>>>>>
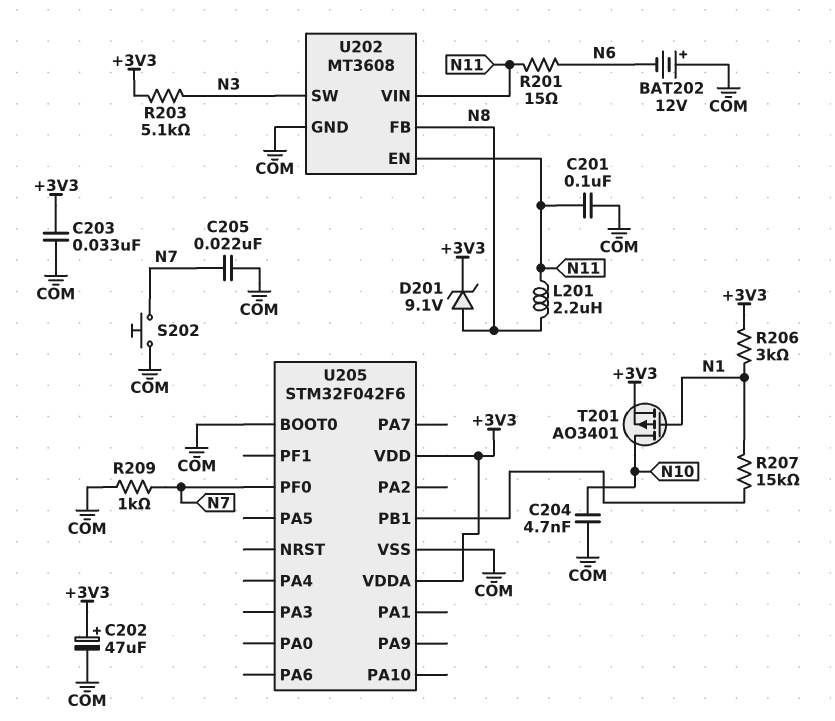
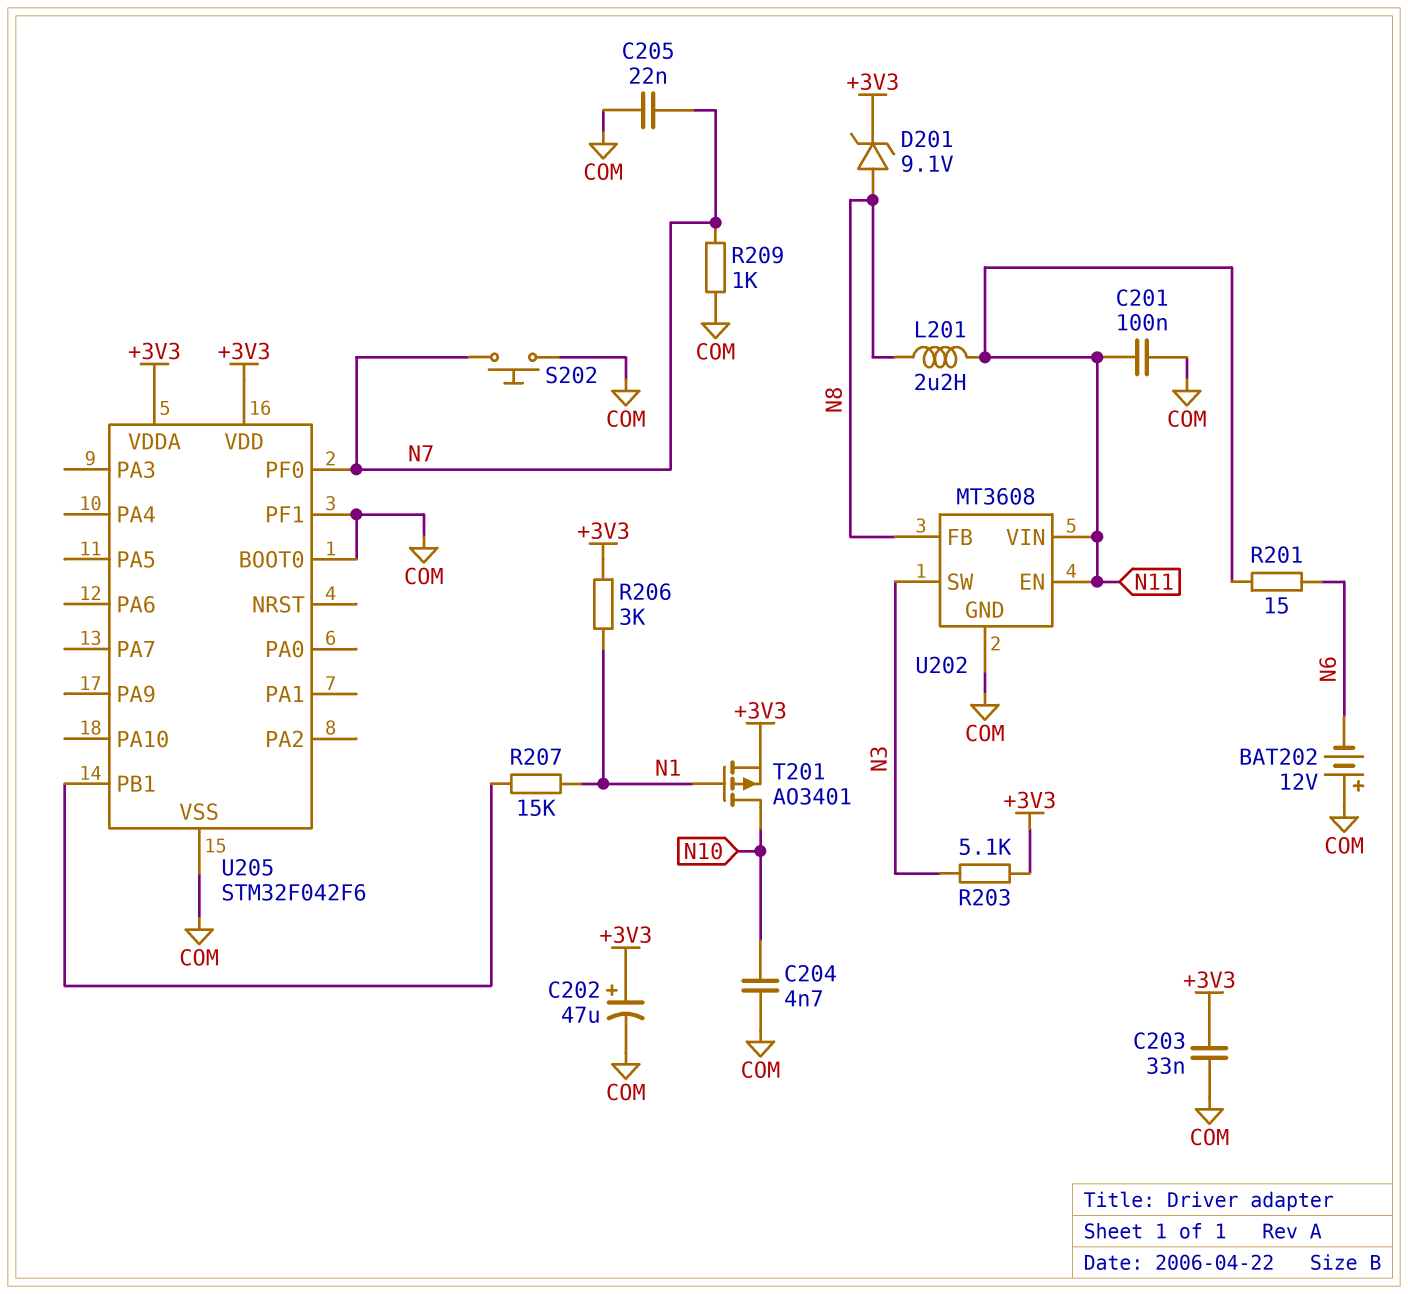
U205 pin PF1: none -> COM

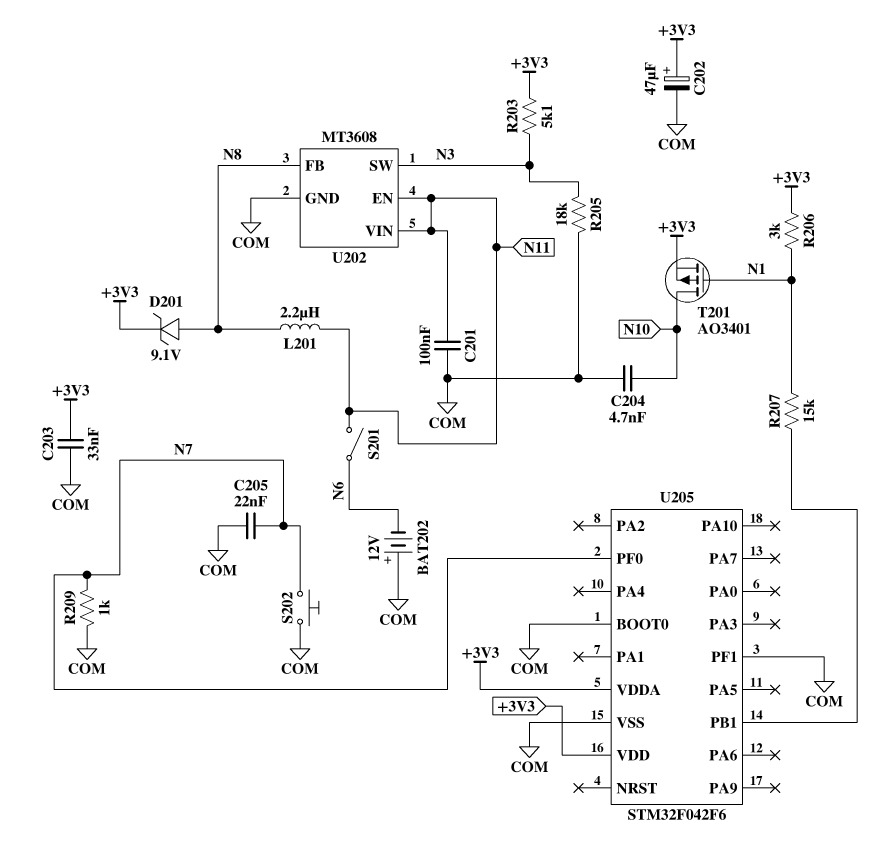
R201: 15 (N6, N11) -> none
R205: none -> 18k (COM, N3)
S201: none -> switch (N6, N11)

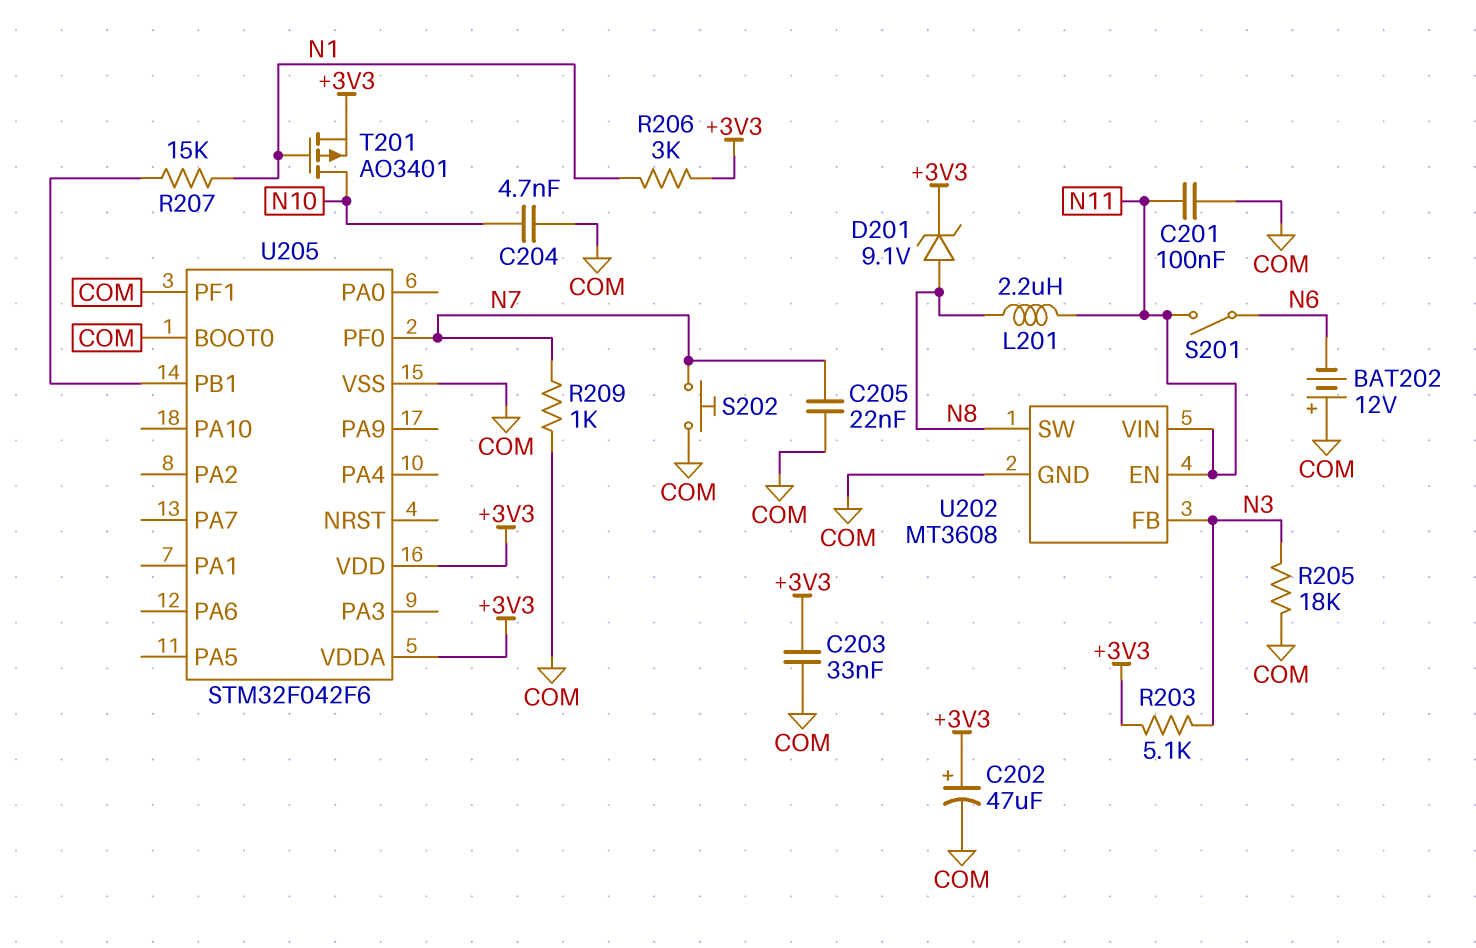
U202 pin FB: N8 -> N3
U202 pin SW: N3 -> N8

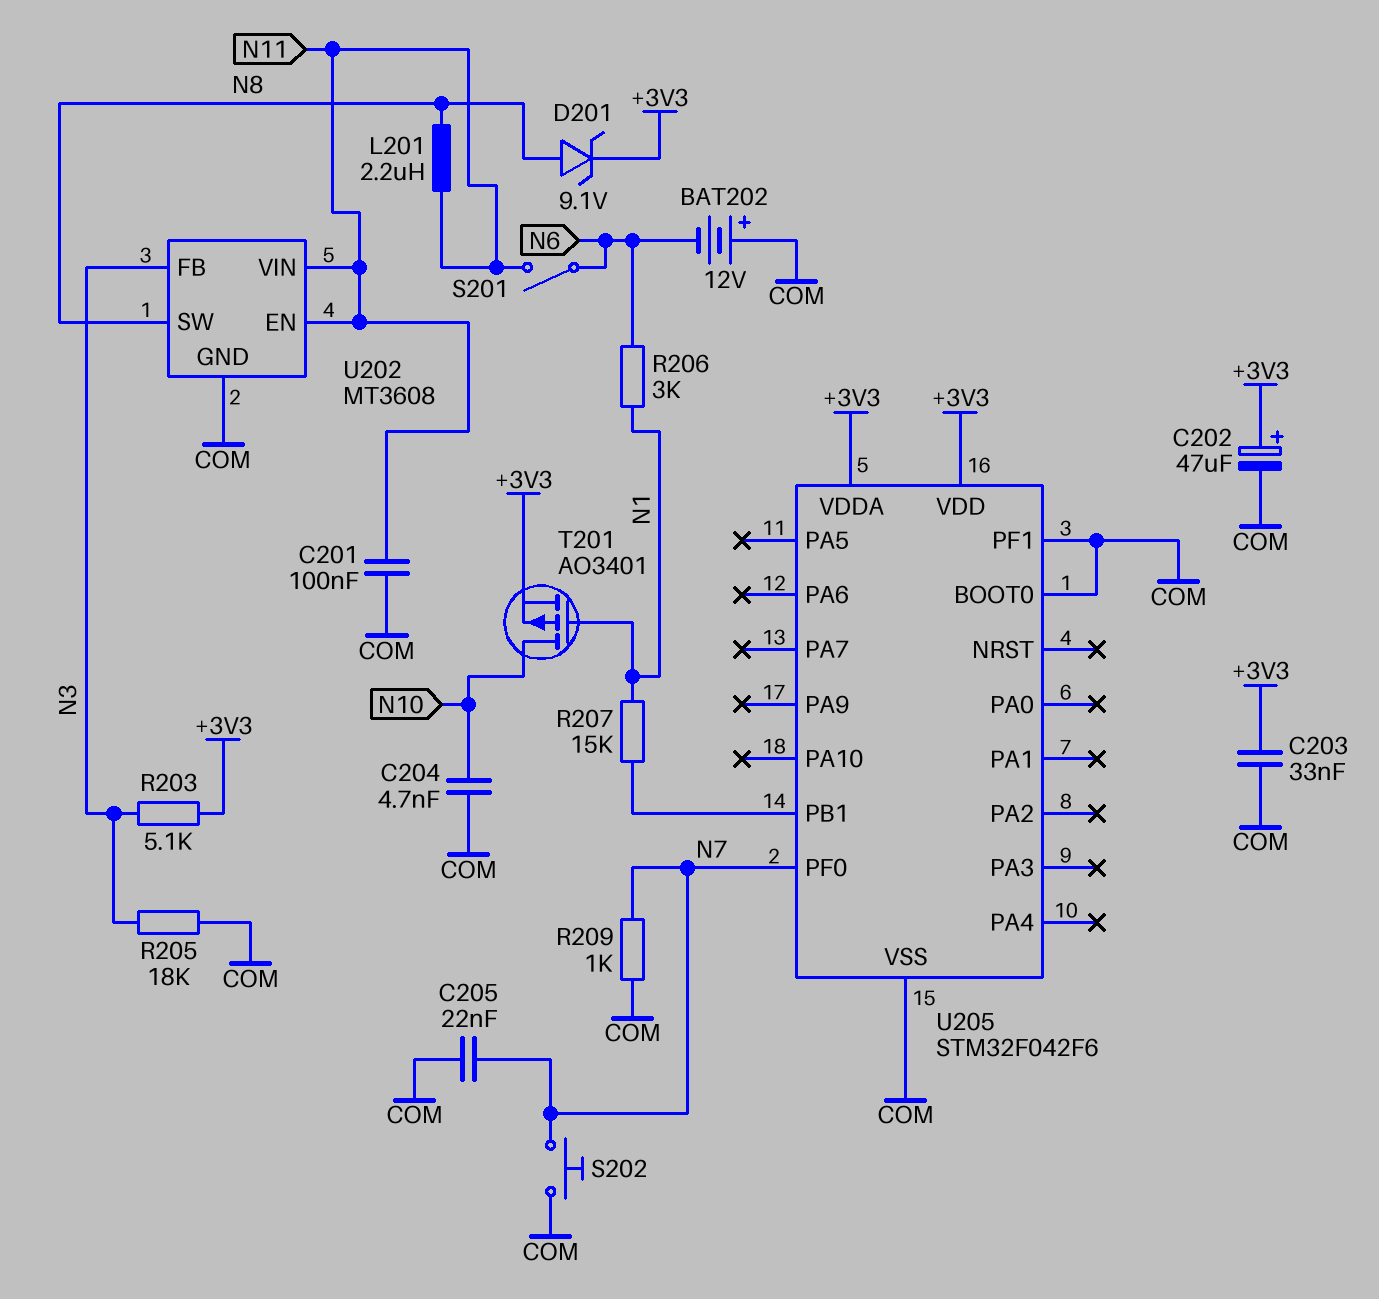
R206: 3k (+3V3, N1) -> 3k (N1, N6)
<<<<<
#### [EXERCISE INSTRUCTIONS]
Extract every line containing the string "none" from the data above.

#### [EXERCISE RESULT]
U205 pin PF1: none -> COM
R201: 15 (N6, N11) -> none
R205: none -> 18k (COM, N3)
S201: none -> switch (N6, N11)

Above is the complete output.